■ Assignment
In the records below, find each line that holds "turquoise" and return it.

[Object matching data]
★ ★ ★ ★

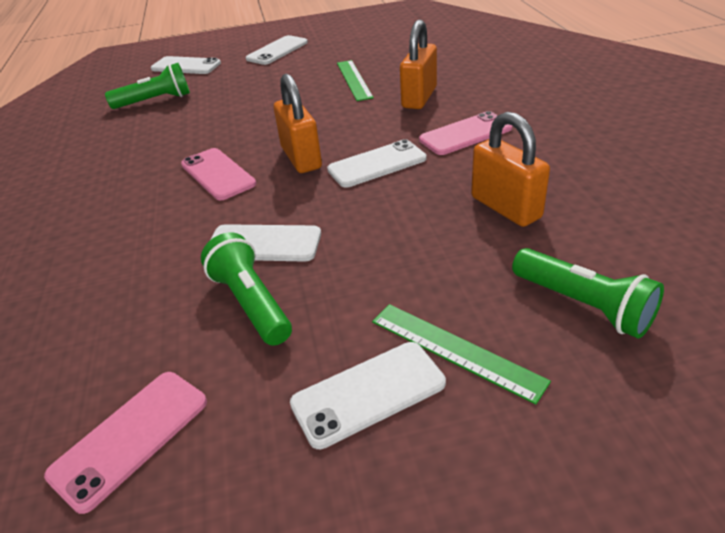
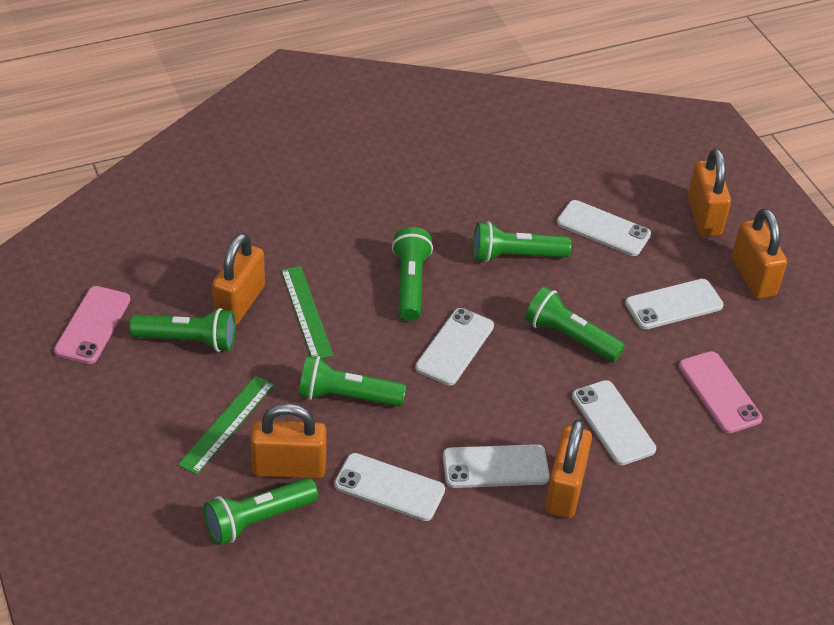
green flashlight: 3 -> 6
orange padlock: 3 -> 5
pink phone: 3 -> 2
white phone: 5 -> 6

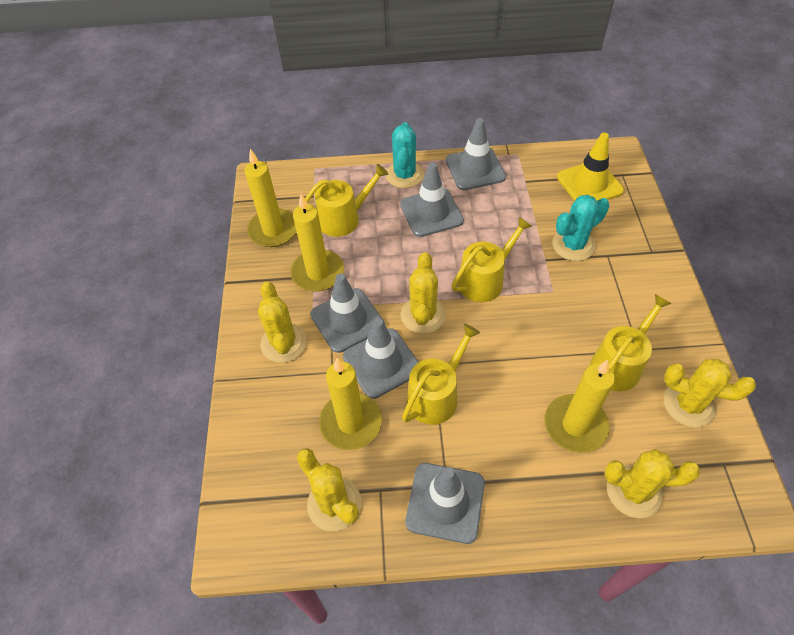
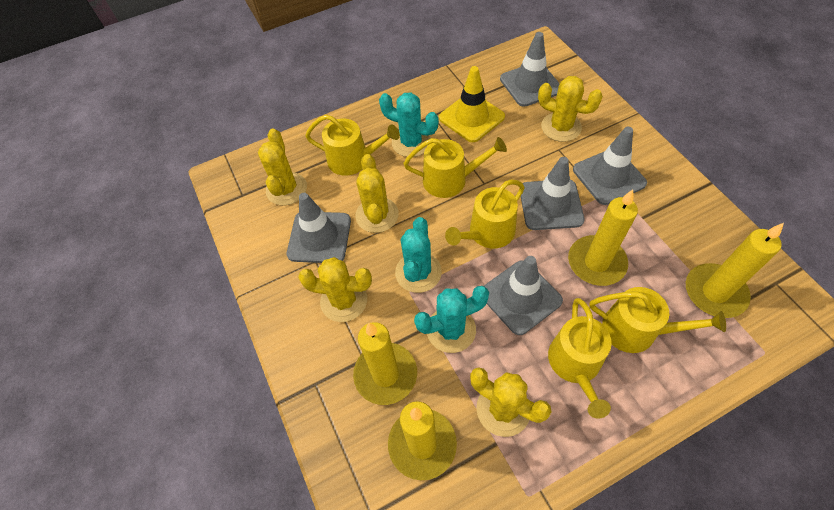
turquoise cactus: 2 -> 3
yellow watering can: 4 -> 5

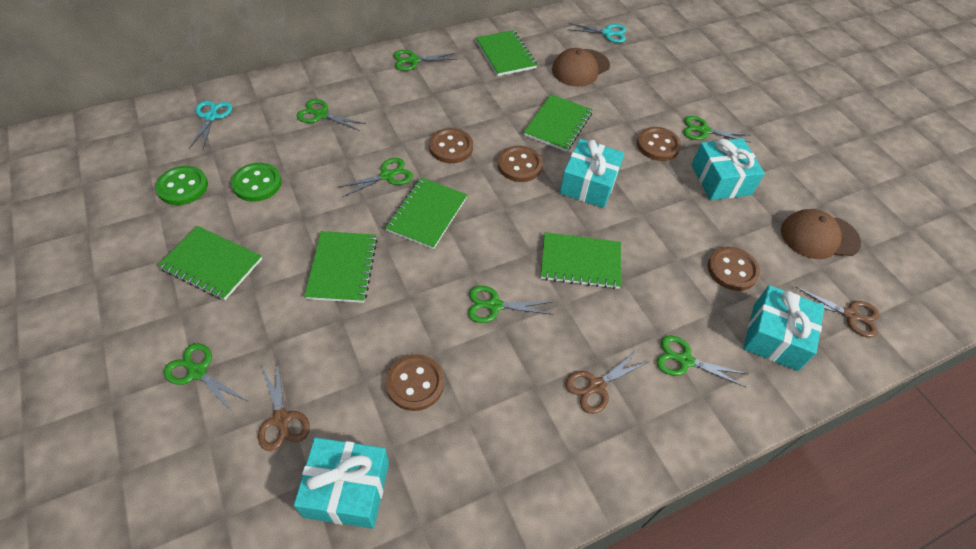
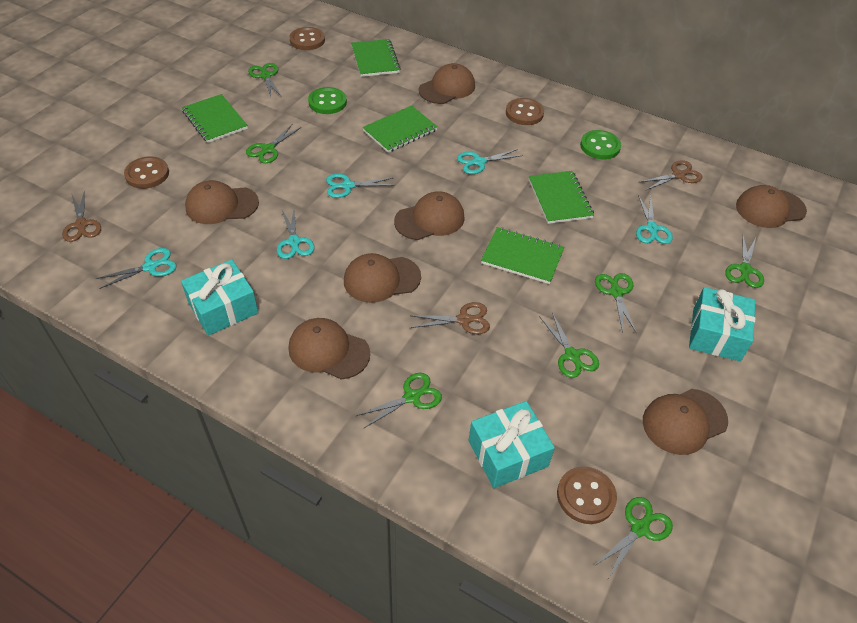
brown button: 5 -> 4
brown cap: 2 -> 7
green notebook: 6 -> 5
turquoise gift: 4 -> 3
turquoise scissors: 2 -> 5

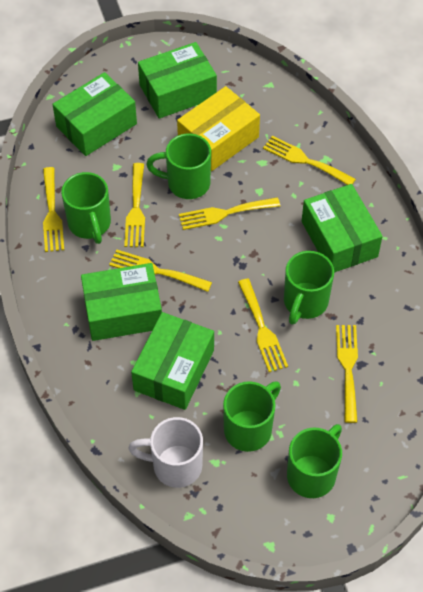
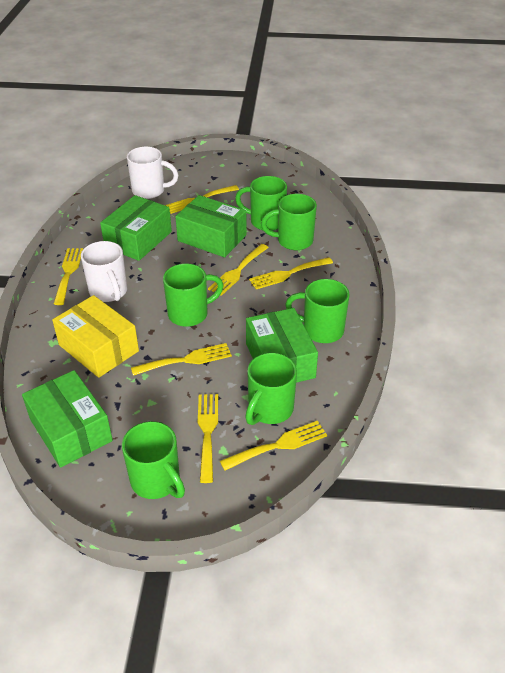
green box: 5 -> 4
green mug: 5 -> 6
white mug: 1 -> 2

★ ★ ★ ★

■ Task result
turquoise cactus: 2 -> 3
turquoise gift: 4 -> 3
turquoise scissors: 2 -> 5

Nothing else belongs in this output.